WORK TO BE COMPLETED
Once every line below with "yellow" has been counted, state the total and nothing else.

▼

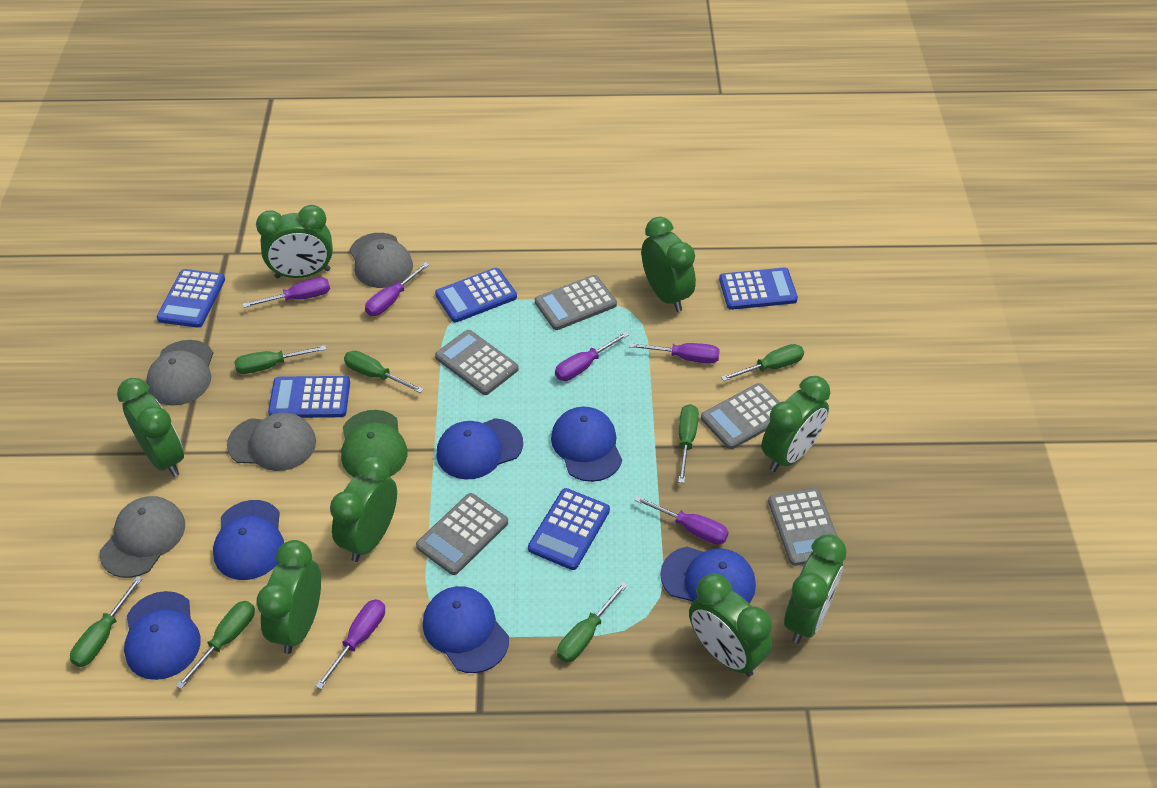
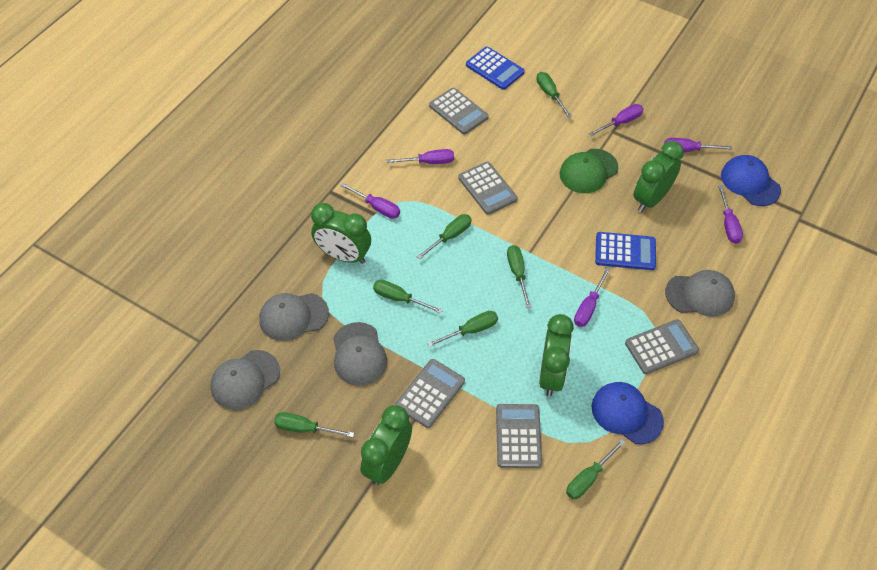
blue calculator: 5 -> 2
blue cap: 6 -> 2
green clock: 8 -> 4

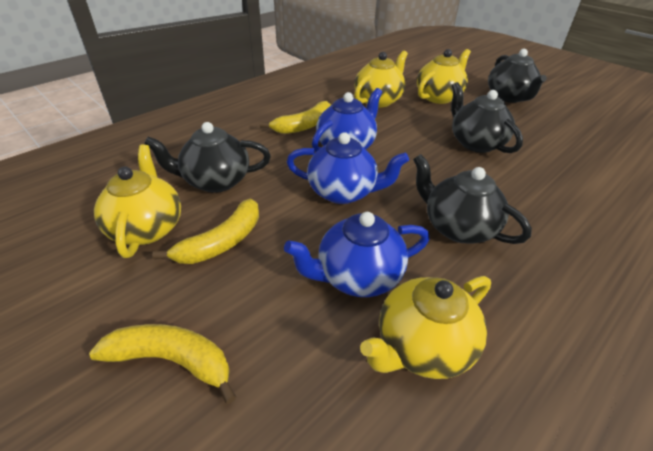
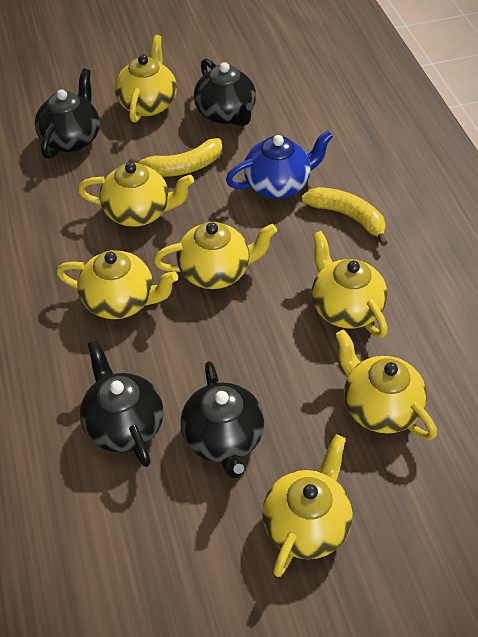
blue teapot: 3 -> 1
yellow banana: 3 -> 2
yellow teapot: 4 -> 7

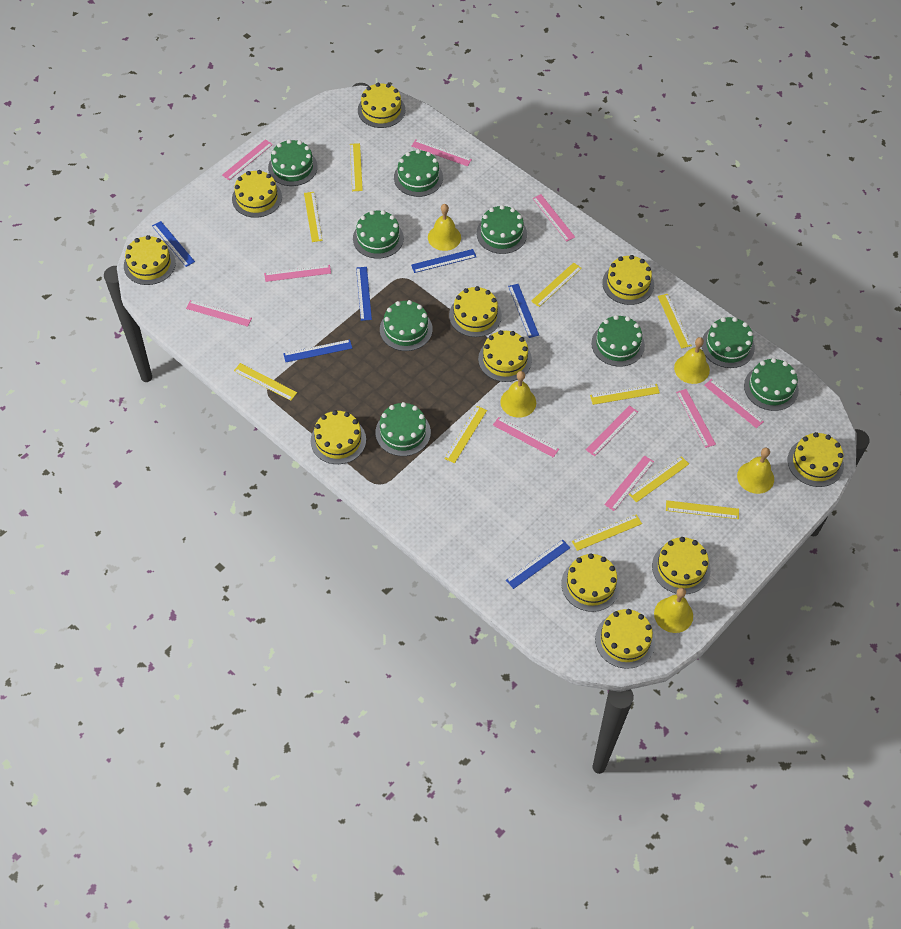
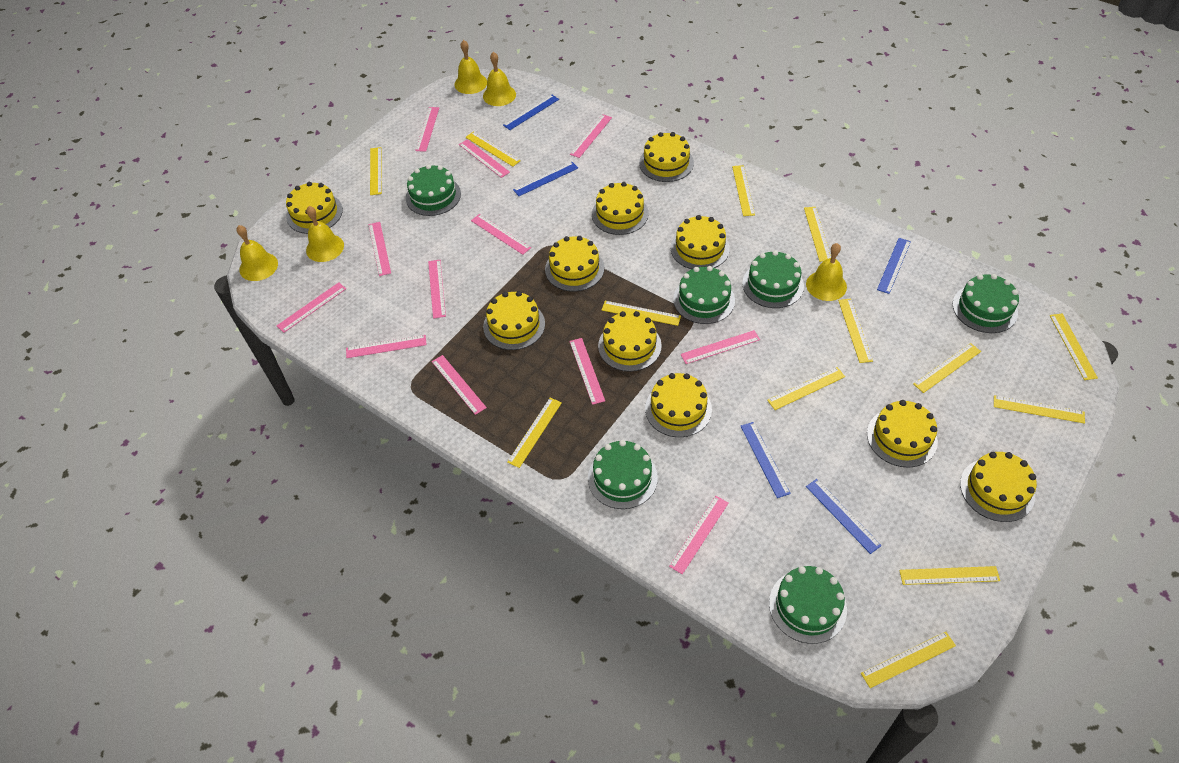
blue ruler: 6 -> 5
green cake: 9 -> 6
pink ruler: 10 -> 12
yellow cake: 11 -> 10
yellow ruler: 10 -> 13

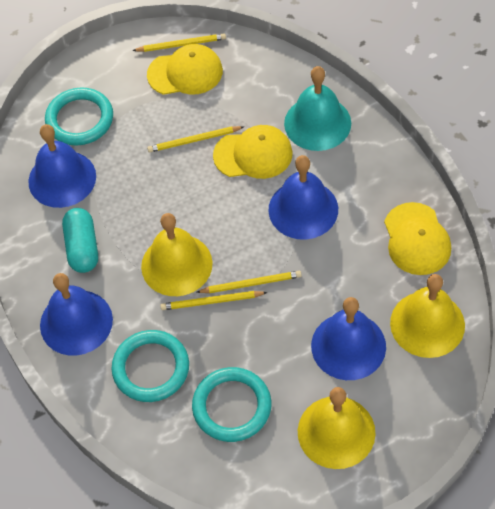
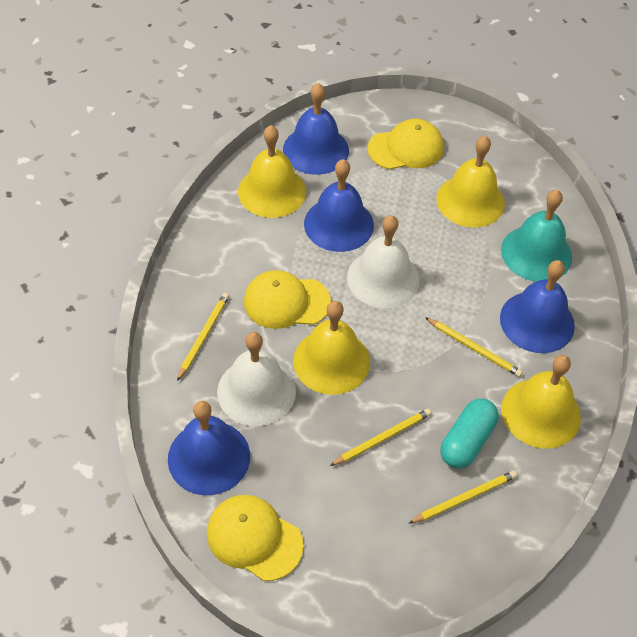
turquoise ring: 3 -> 0
white bell: 0 -> 2
yellow bell: 3 -> 4

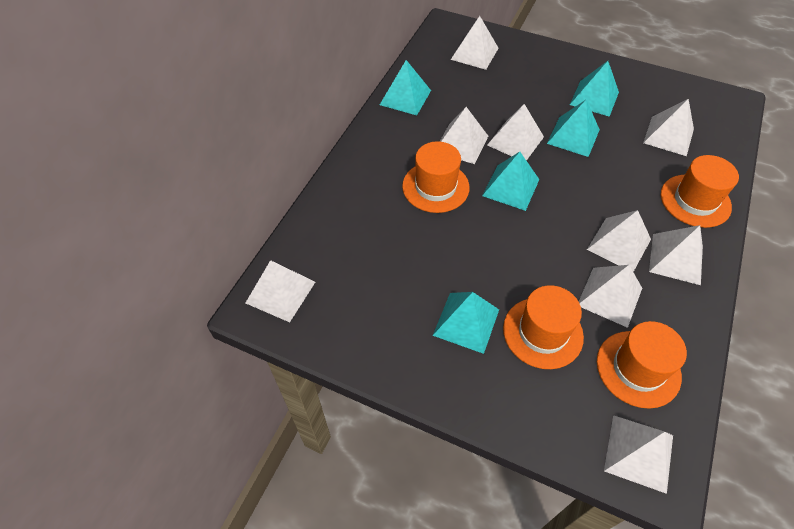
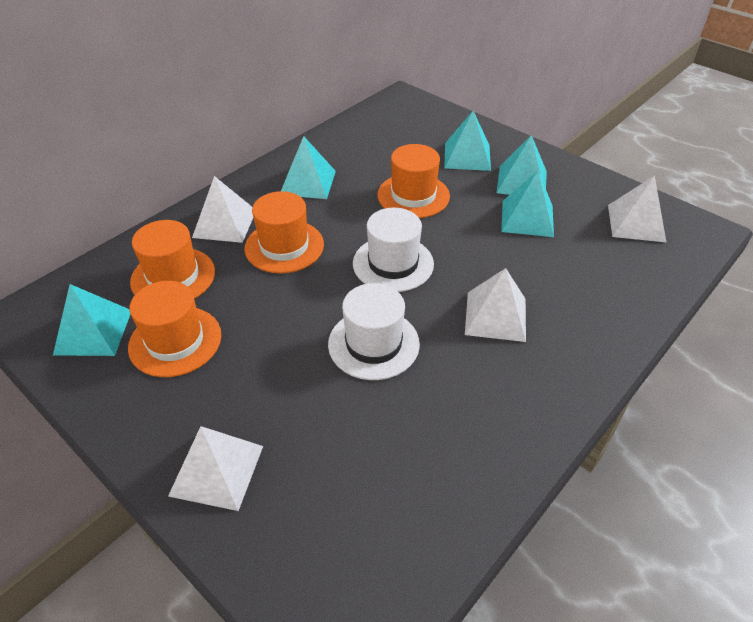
white hat: 0 -> 2
white pyramid: 9 -> 4

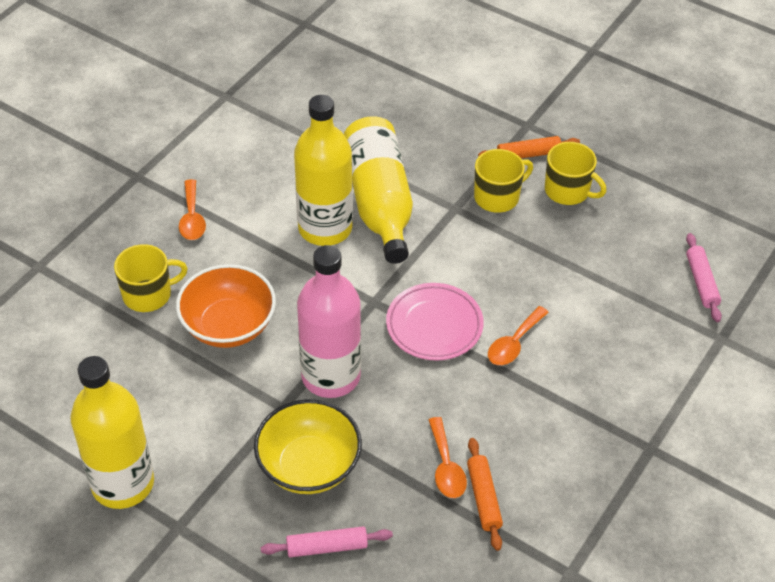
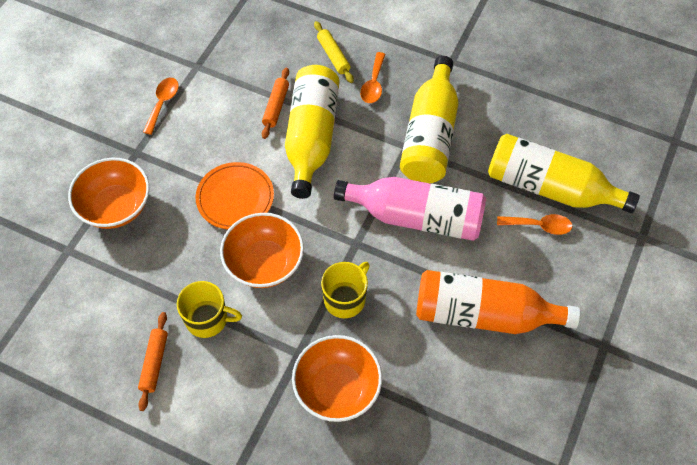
orange bottle: 0 -> 1
orange bowl: 1 -> 3
orange plate: 0 -> 1
pink plate: 1 -> 0
pink rolling pin: 2 -> 0
yellow bowl: 1 -> 0
yellow mug: 3 -> 2
yellow rolling pin: 0 -> 1

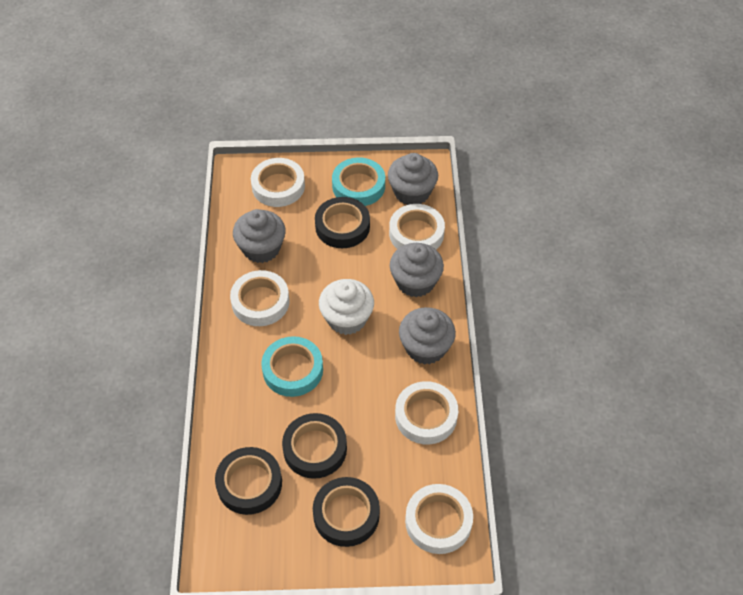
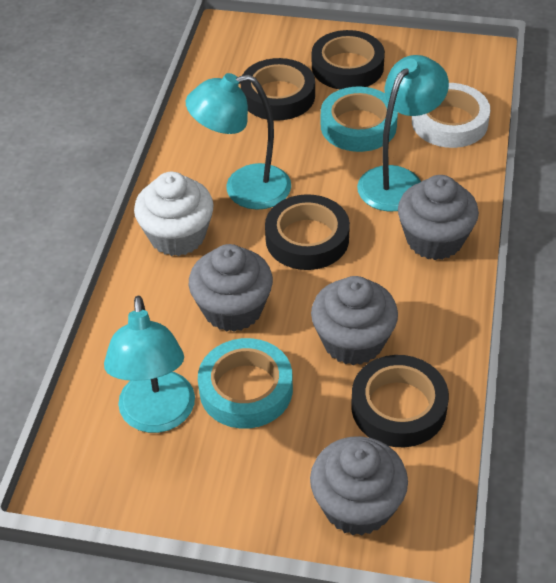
turquoise lamp: 0 -> 3
white tape: 5 -> 1

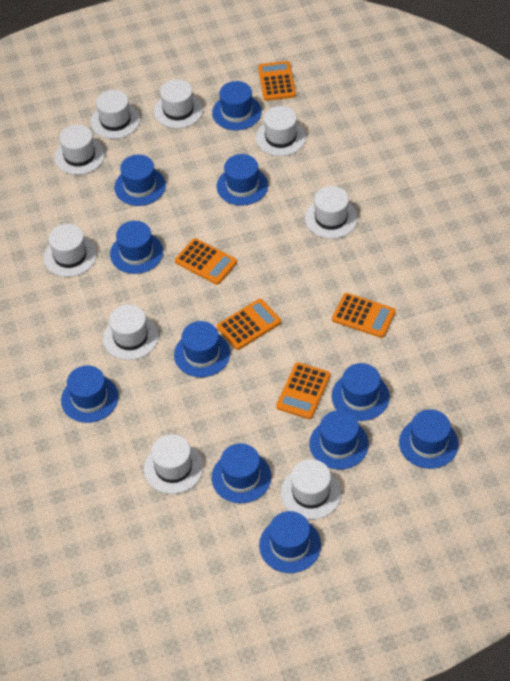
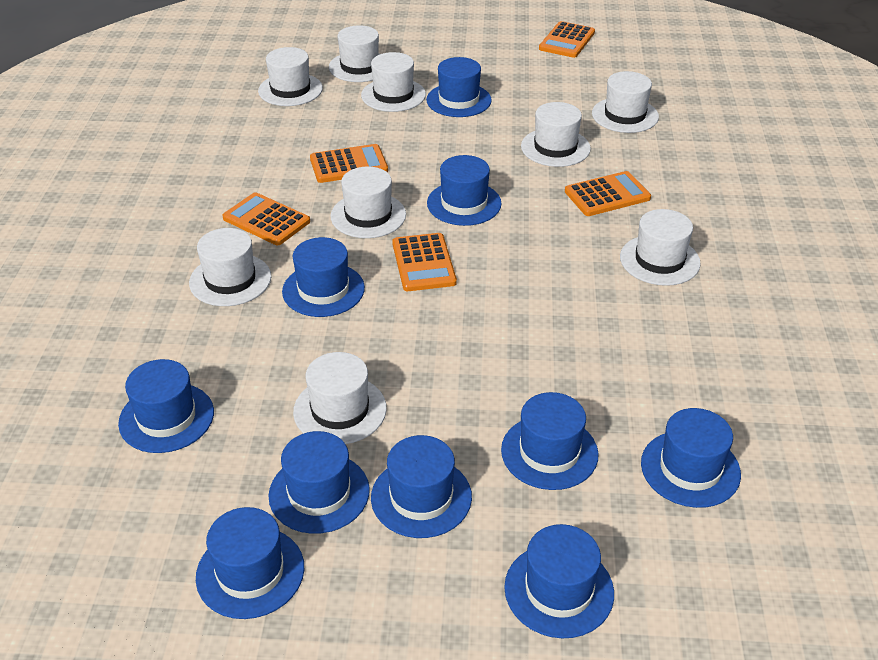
blue hat: 11 -> 10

▲

TASK RESPONSE
8